* **Supplied material**:
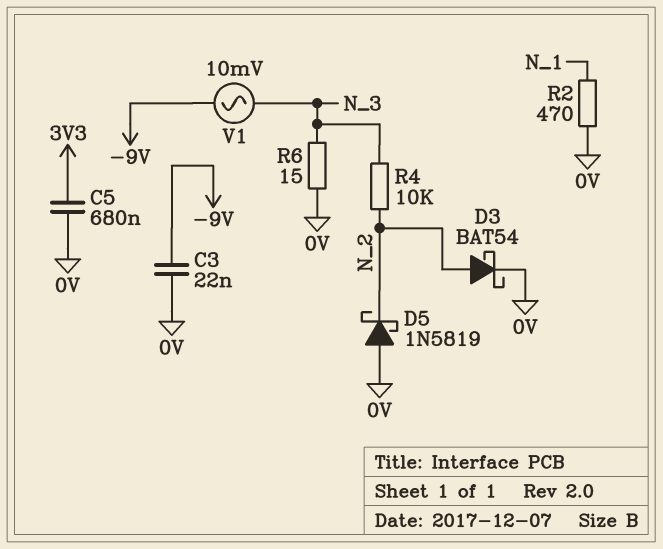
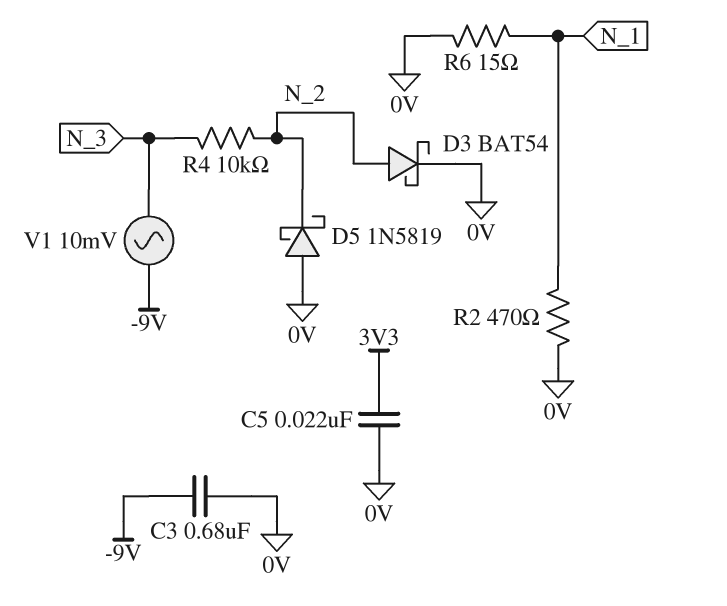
C3: 22nF (-9V, 0V) -> 680nF (-9V, 0V)
C5: 680nF (0V, 3V3) -> 22nF (0V, 3V3)
R6: 15 (0V, N_3) -> 15 (0V, N_1)

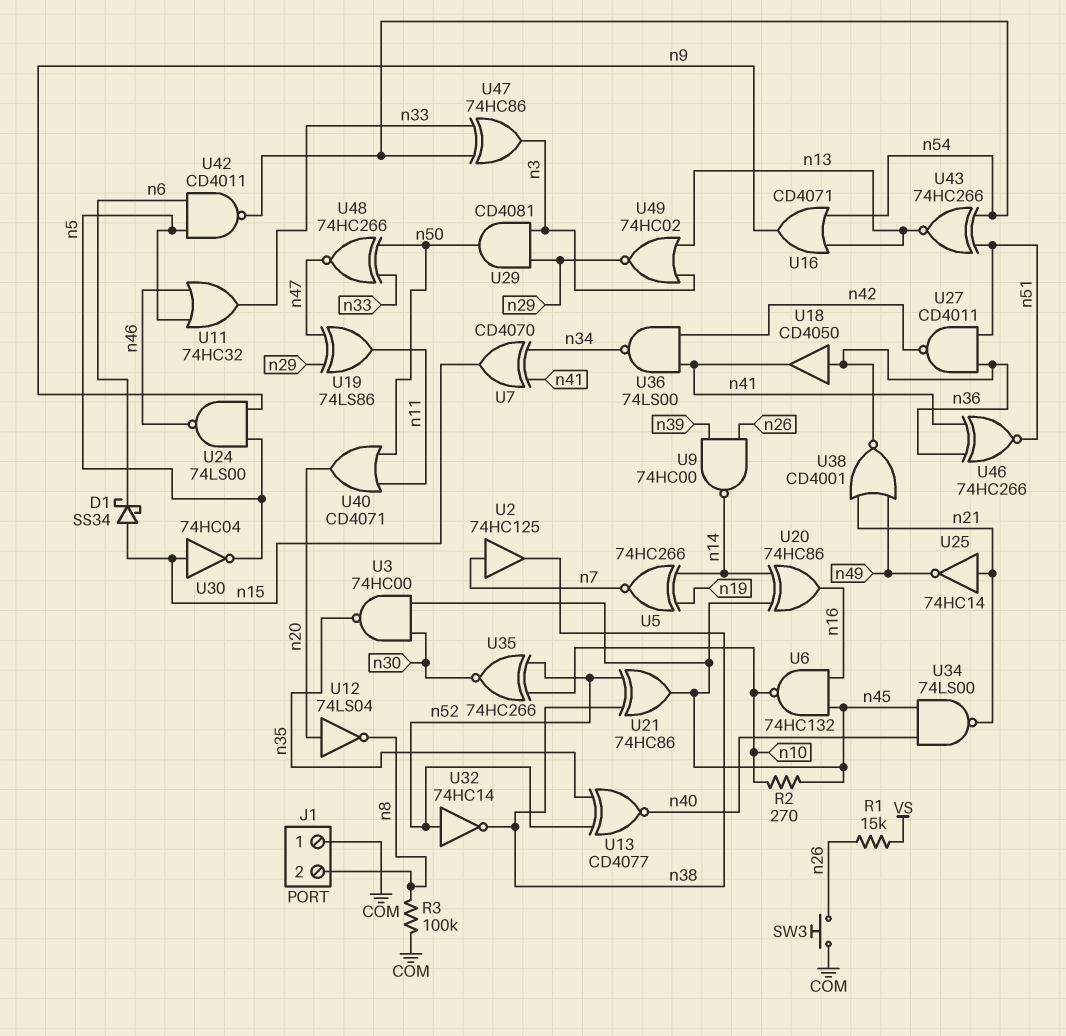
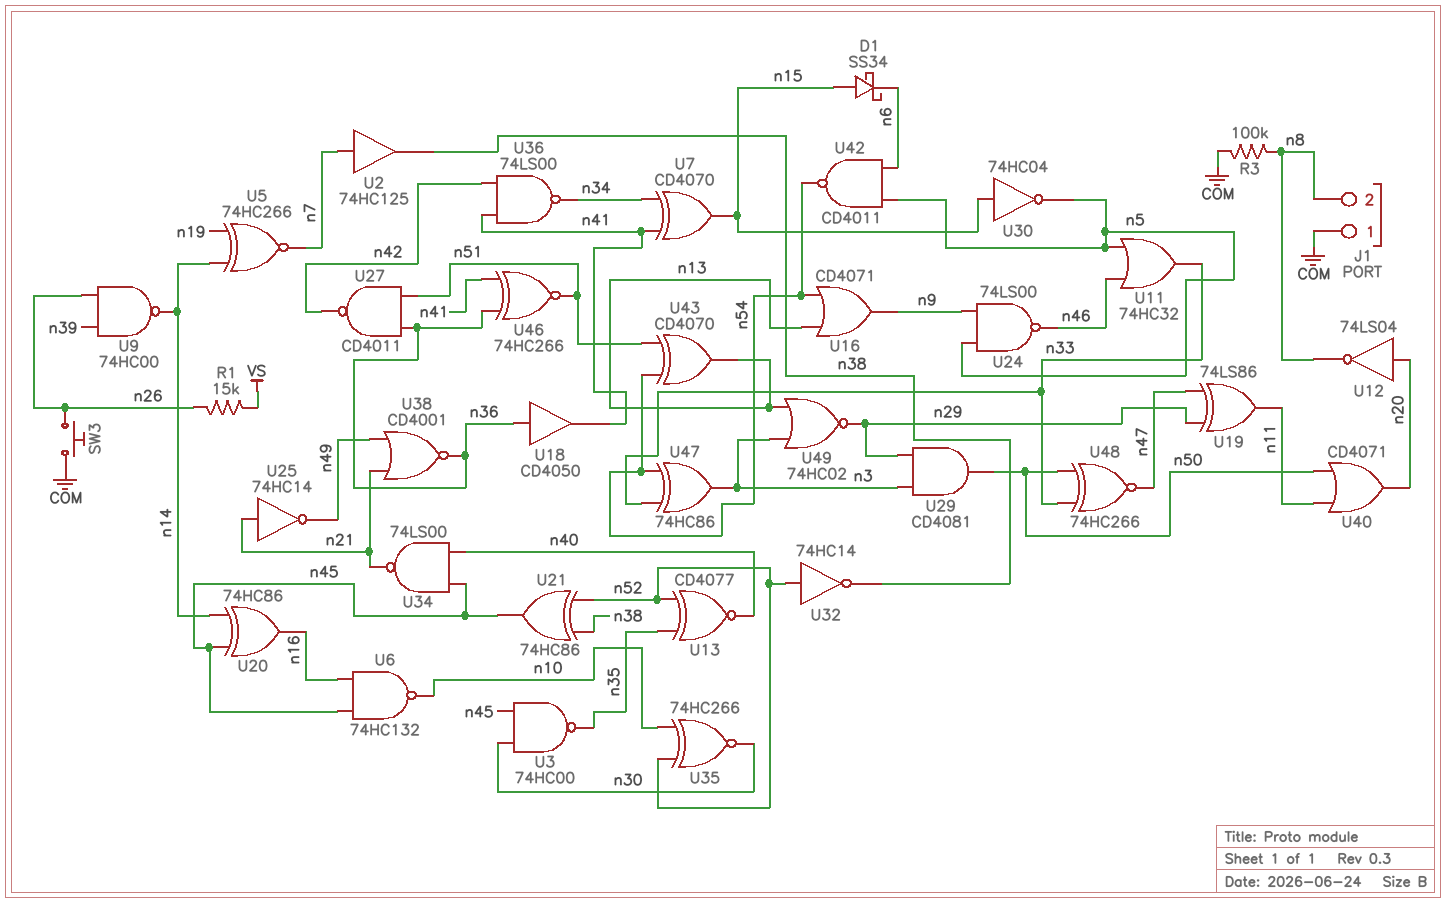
R2: 270 (n10, n45) -> none
U43: XNOR 74HC266 (in n51, in n54, out n13) -> XOR CD4070 (in n51, in n54, out n13)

* **What the exercise asks**: What's needed is a word-for-word retyping of the listing, minus its pictures.

* **Task response**:
C3: 22nF (-9V, 0V) -> 680nF (-9V, 0V)
C5: 680nF (0V, 3V3) -> 22nF (0V, 3V3)
R6: 15 (0V, N_3) -> 15 (0V, N_1)

R2: 270 (n10, n45) -> none
U43: XNOR 74HC266 (in n51, in n54, out n13) -> XOR CD4070 (in n51, in n54, out n13)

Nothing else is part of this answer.